__Data for this task__:
^^^^^^^^

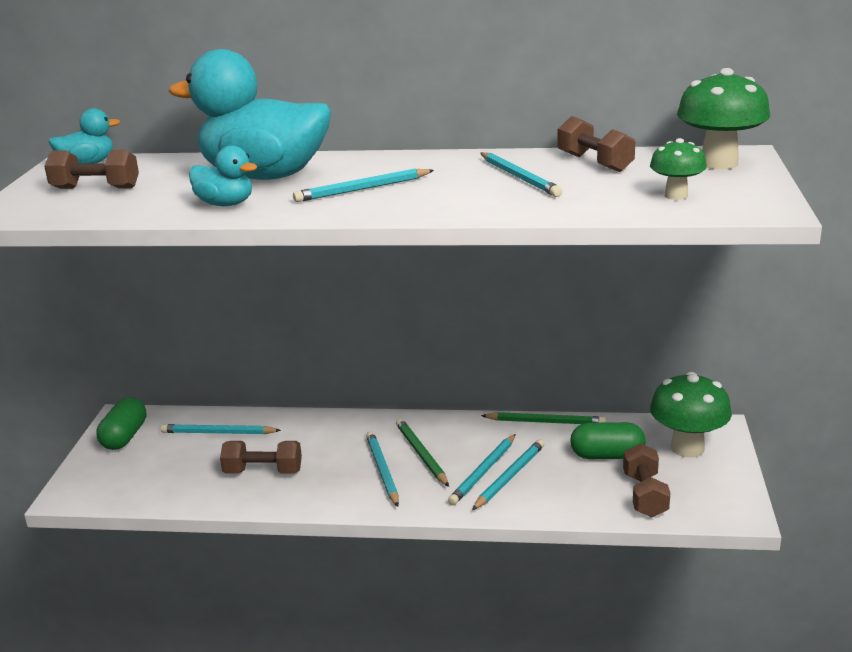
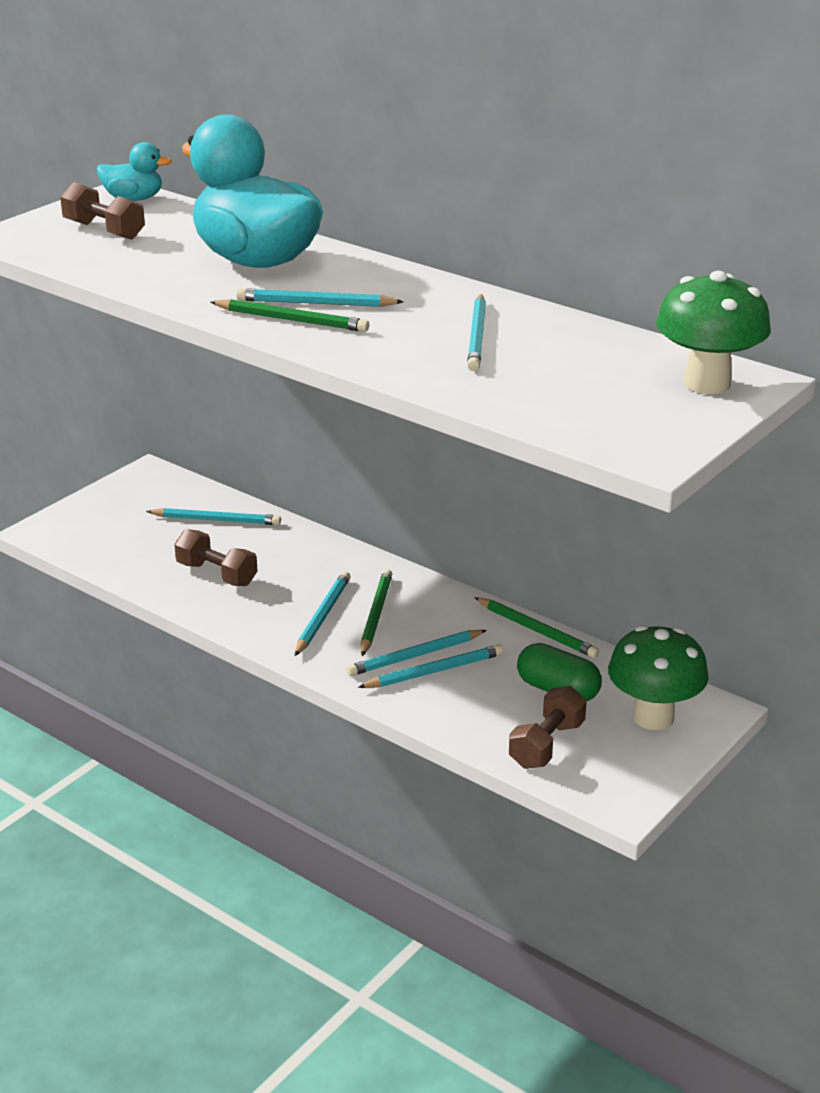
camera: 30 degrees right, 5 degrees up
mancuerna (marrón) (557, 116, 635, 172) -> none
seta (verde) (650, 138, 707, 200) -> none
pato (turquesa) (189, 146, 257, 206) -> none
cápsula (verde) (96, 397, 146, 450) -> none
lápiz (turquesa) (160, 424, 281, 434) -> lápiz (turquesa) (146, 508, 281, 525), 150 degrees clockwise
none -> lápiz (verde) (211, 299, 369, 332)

^^^^^^^^

Beginning at the line with "cápsula (verde) (96, 397, 146, 450) -> none" and ending at the last line of the entries, print every line exactly.

cápsula (verde) (96, 397, 146, 450) -> none
lápiz (turquesa) (160, 424, 281, 434) -> lápiz (turquesa) (146, 508, 281, 525), 150 degrees clockwise
none -> lápiz (verde) (211, 299, 369, 332)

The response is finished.